What to work on -> Give every entry again, word for word and in full.

(Data for review Opens)

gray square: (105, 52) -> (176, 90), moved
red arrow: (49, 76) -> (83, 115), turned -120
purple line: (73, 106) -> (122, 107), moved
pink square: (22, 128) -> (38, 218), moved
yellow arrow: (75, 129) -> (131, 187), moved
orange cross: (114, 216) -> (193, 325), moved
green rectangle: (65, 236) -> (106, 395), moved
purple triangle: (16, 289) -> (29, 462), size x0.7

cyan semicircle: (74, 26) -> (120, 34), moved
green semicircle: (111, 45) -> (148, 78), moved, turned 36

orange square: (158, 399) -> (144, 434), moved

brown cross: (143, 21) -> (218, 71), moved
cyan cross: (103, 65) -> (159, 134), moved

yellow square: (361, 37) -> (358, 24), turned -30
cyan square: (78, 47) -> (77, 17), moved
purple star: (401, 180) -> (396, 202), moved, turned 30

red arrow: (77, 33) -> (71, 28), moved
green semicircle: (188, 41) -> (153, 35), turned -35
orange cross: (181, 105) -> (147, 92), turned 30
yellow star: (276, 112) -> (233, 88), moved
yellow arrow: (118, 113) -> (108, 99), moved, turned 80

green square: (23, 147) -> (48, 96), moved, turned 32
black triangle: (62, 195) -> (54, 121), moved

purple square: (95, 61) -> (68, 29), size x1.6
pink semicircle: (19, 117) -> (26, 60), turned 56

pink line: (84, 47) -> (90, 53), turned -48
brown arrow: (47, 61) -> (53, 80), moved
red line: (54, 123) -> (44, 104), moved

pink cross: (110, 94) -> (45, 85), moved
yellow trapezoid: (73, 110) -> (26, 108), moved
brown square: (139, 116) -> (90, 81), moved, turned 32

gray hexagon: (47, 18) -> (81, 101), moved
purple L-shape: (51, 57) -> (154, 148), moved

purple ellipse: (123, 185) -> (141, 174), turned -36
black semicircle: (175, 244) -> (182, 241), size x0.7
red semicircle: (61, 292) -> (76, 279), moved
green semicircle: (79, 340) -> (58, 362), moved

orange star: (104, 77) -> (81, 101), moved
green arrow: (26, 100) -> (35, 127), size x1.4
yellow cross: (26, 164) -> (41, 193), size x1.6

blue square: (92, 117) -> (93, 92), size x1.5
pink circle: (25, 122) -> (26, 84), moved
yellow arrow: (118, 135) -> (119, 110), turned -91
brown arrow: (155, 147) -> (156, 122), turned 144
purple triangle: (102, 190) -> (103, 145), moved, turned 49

(Data for review Closes)

Solved problem ->
gray square: (105, 52) -> (176, 90), moved
red arrow: (49, 76) -> (83, 115), turned -120
purple line: (73, 106) -> (122, 107), moved
pink square: (22, 128) -> (38, 218), moved
yellow arrow: (75, 129) -> (131, 187), moved
orange cross: (114, 216) -> (193, 325), moved
green rectangle: (65, 236) -> (106, 395), moved
purple triangle: (16, 289) -> (29, 462), size x0.7

cyan semicircle: (74, 26) -> (120, 34), moved
green semicircle: (111, 45) -> (148, 78), moved, turned 36

orange square: (158, 399) -> (144, 434), moved

brown cross: (143, 21) -> (218, 71), moved
cyan cross: (103, 65) -> (159, 134), moved

yellow square: (361, 37) -> (358, 24), turned -30
cyan square: (78, 47) -> (77, 17), moved
purple star: (401, 180) -> (396, 202), moved, turned 30

red arrow: (77, 33) -> (71, 28), moved
green semicircle: (188, 41) -> (153, 35), turned -35
orange cross: (181, 105) -> (147, 92), turned 30
yellow star: (276, 112) -> (233, 88), moved
yellow arrow: (118, 113) -> (108, 99), moved, turned 80

green square: (23, 147) -> (48, 96), moved, turned 32
black triangle: (62, 195) -> (54, 121), moved

purple square: (95, 61) -> (68, 29), size x1.6
pink semicircle: (19, 117) -> (26, 60), turned 56

pink line: (84, 47) -> (90, 53), turned -48
brown arrow: (47, 61) -> (53, 80), moved
red line: (54, 123) -> (44, 104), moved

pink cross: (110, 94) -> (45, 85), moved
yellow trapezoid: (73, 110) -> (26, 108), moved
brown square: (139, 116) -> (90, 81), moved, turned 32

gray hexagon: (47, 18) -> (81, 101), moved
purple L-shape: (51, 57) -> (154, 148), moved

purple ellipse: (123, 185) -> (141, 174), turned -36
black semicircle: (175, 244) -> (182, 241), size x0.7
red semicircle: (61, 292) -> (76, 279), moved
green semicircle: (79, 340) -> (58, 362), moved

orange star: (104, 77) -> (81, 101), moved
green arrow: (26, 100) -> (35, 127), size x1.4
yellow cross: (26, 164) -> (41, 193), size x1.6

blue square: (92, 117) -> (93, 92), size x1.5
pink circle: (25, 122) -> (26, 84), moved
yellow arrow: (118, 135) -> (119, 110), turned -91
brown arrow: (155, 147) -> (156, 122), turned 144
purple triangle: (102, 190) -> (103, 145), moved, turned 49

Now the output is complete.